▶ _Exercise instructions_
The entries below are to be copied exactly, with every picture left out.

▶ _Change listing data_

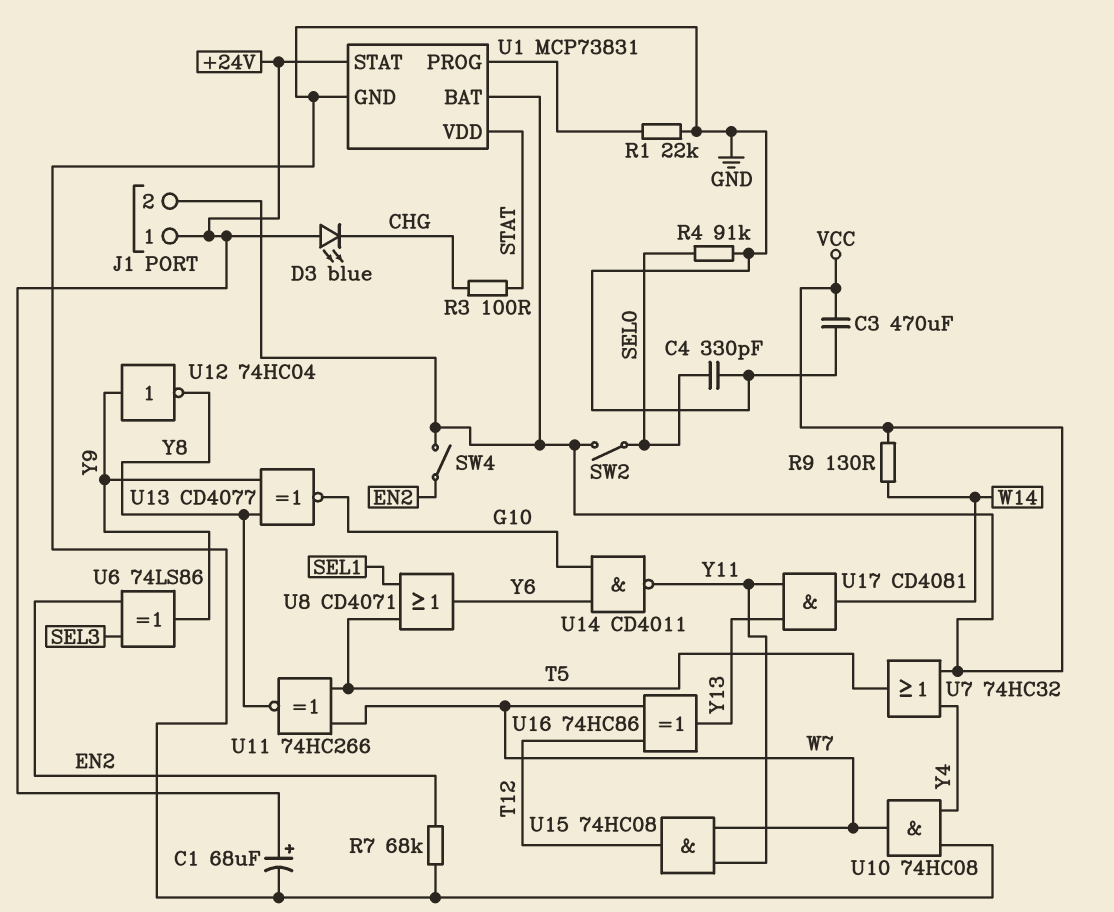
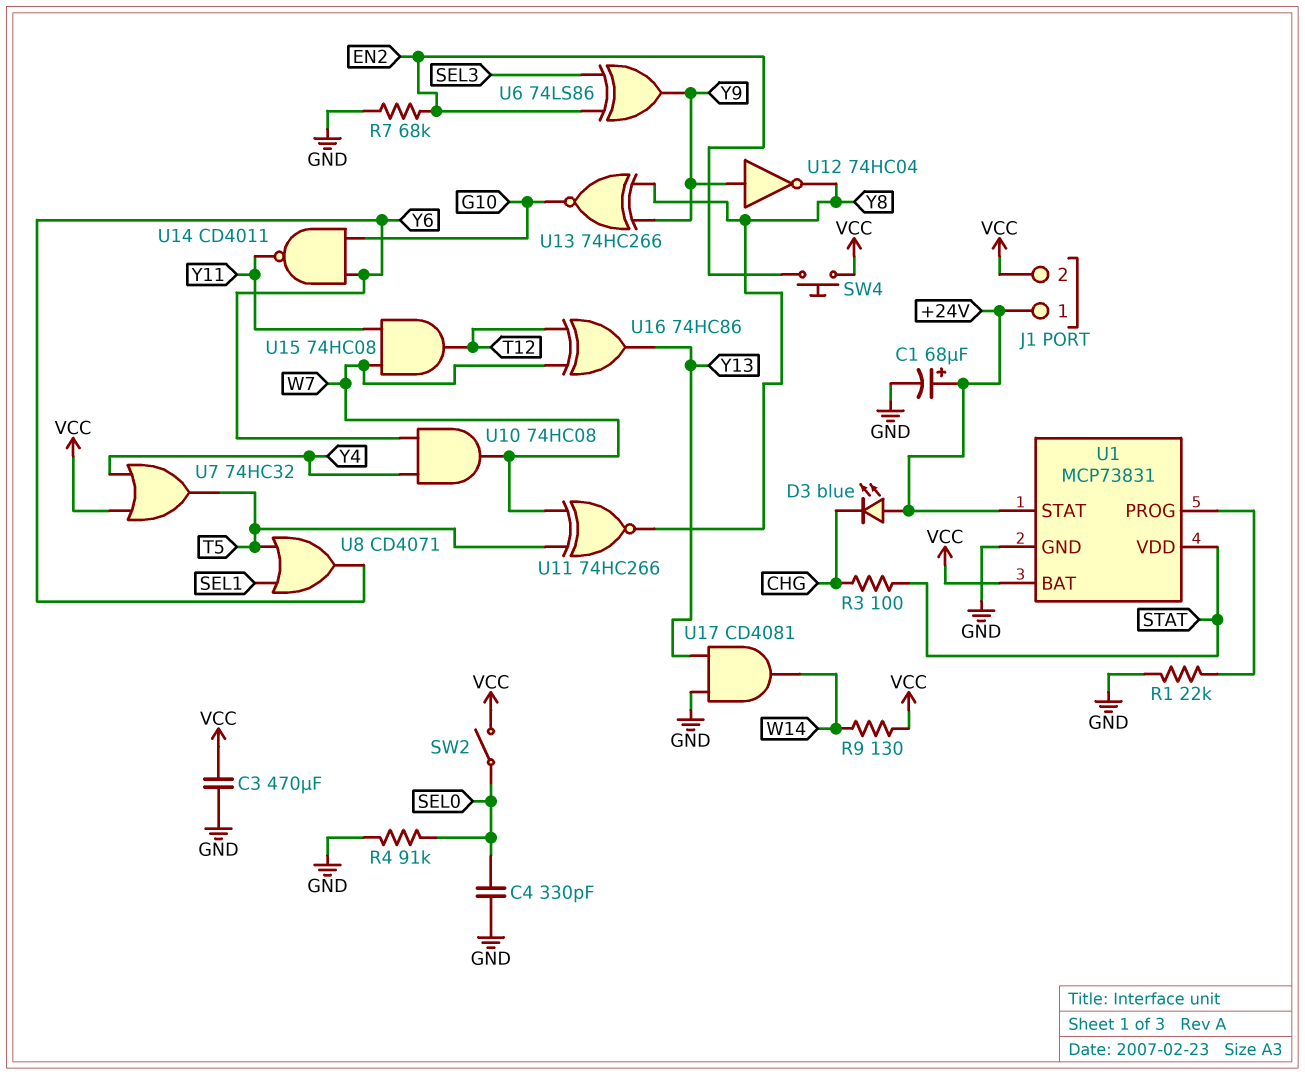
SW4: switch (EN2, VCC) -> button (EN2, VCC)
U10: AND 74HC08 (in GND, in Y4, out W7) -> AND 74HC08 (in Y4, in Y6, out W7)
U13: XNOR CD4077 (in Y8, in Y9, out G10) -> XNOR 74HC266 (in Y8, in Y9, out G10)
U17: AND CD4081 (in Y11, in Y13, out W14) -> AND CD4081 (in GND, in Y13, out W14)

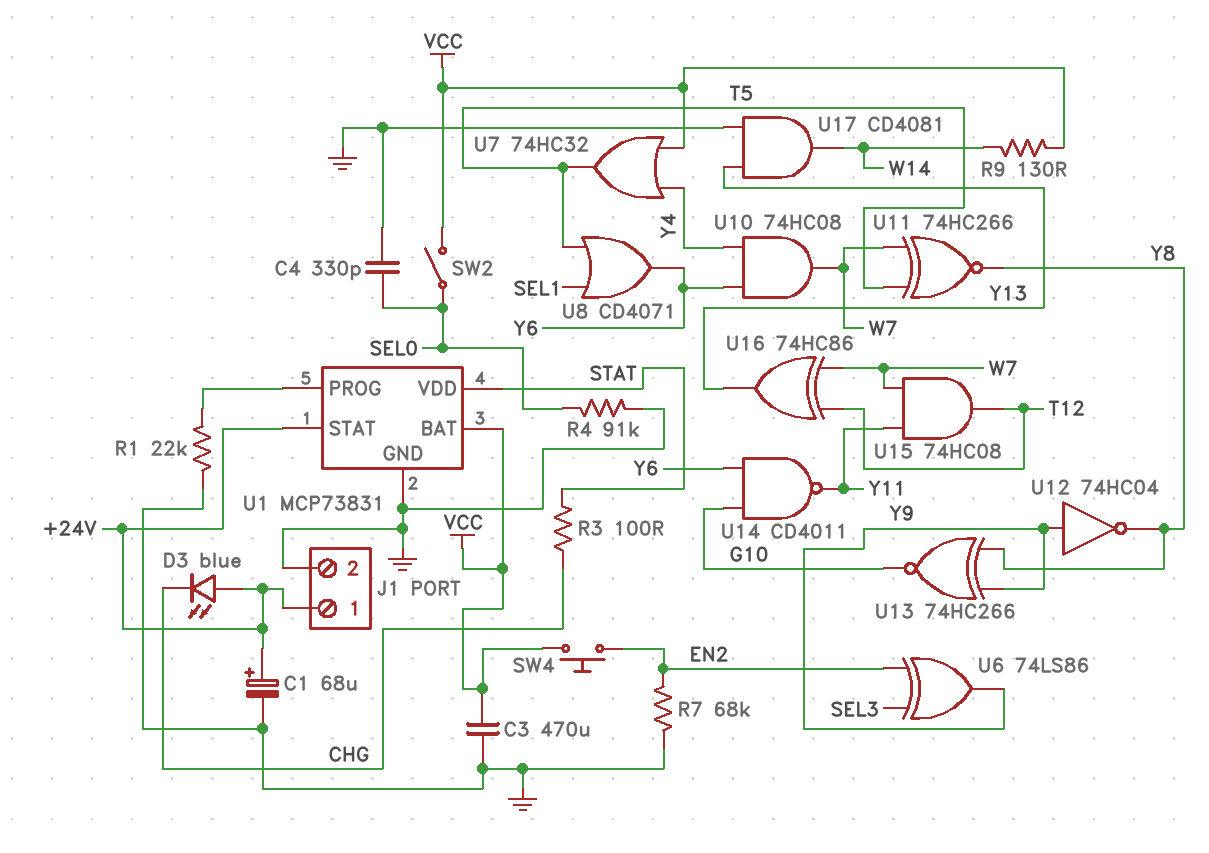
J1 pin 2: VCC -> GND

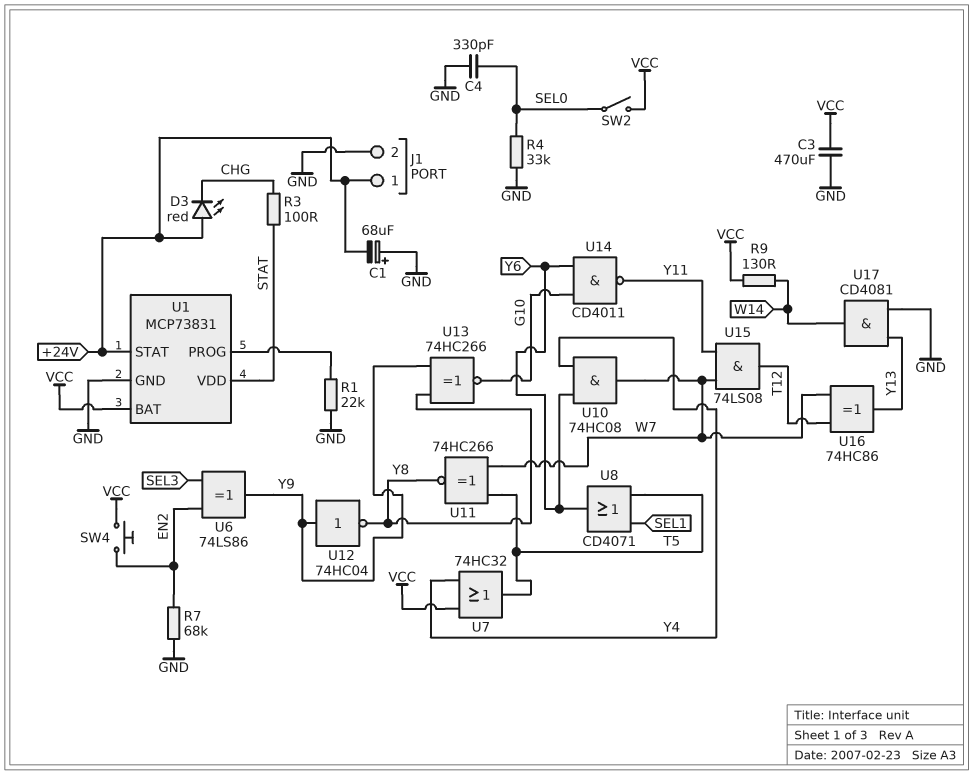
C1: 68uF (plus +24V, minus GND) -> 68uF (plus GND, minus +24V)
D3: LED blue (A +24V, K CHG) -> LED red (A +24V, K CHG)
R4: 91k (GND, SEL0) -> 33k (GND, SEL0)
U15: AND 74HC08 (in W7, in Y11, out T12) -> AND 74LS08 (in W7, in Y11, out T12)

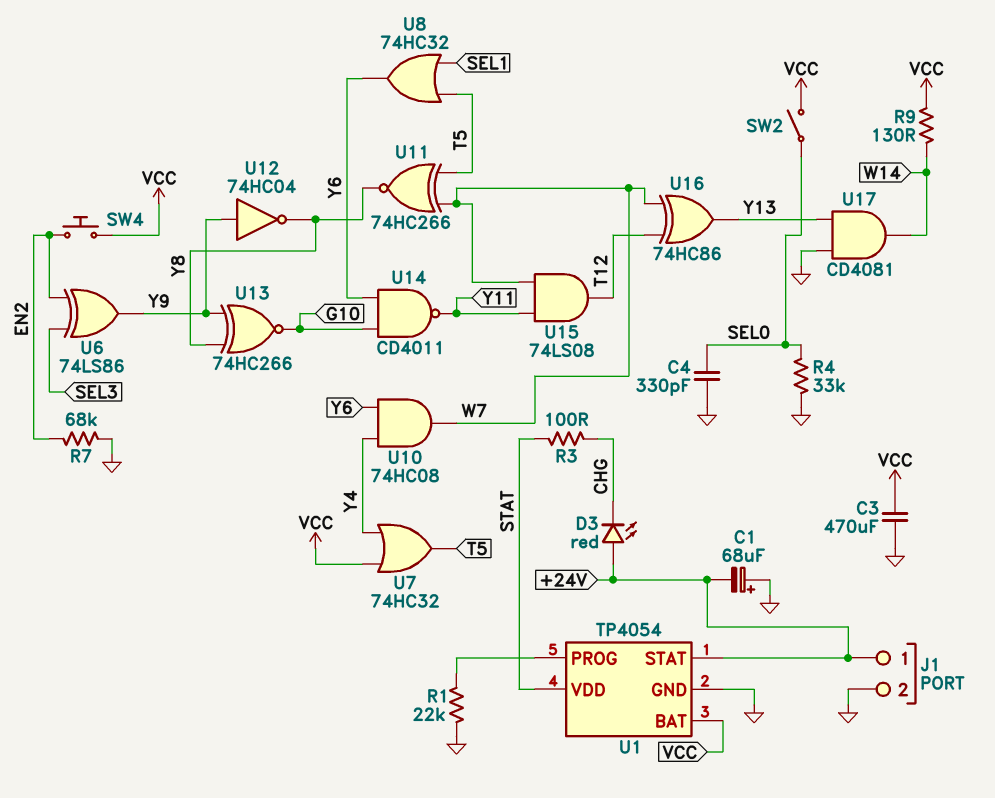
U1: MCP73831 -> TP4054
U8: OR CD4071 (in SEL1, in T5, out Y6) -> OR 74HC32 (in SEL1, in T5, out Y6)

▶ _Answer space_
SW4: switch (EN2, VCC) -> button (EN2, VCC)
U10: AND 74HC08 (in GND, in Y4, out W7) -> AND 74HC08 (in Y4, in Y6, out W7)
U13: XNOR CD4077 (in Y8, in Y9, out G10) -> XNOR 74HC266 (in Y8, in Y9, out G10)
U17: AND CD4081 (in Y11, in Y13, out W14) -> AND CD4081 (in GND, in Y13, out W14)

J1 pin 2: VCC -> GND

C1: 68uF (plus +24V, minus GND) -> 68uF (plus GND, minus +24V)
D3: LED blue (A +24V, K CHG) -> LED red (A +24V, K CHG)
R4: 91k (GND, SEL0) -> 33k (GND, SEL0)
U15: AND 74HC08 (in W7, in Y11, out T12) -> AND 74LS08 (in W7, in Y11, out T12)

U1: MCP73831 -> TP4054
U8: OR CD4071 (in SEL1, in T5, out Y6) -> OR 74HC32 (in SEL1, in T5, out Y6)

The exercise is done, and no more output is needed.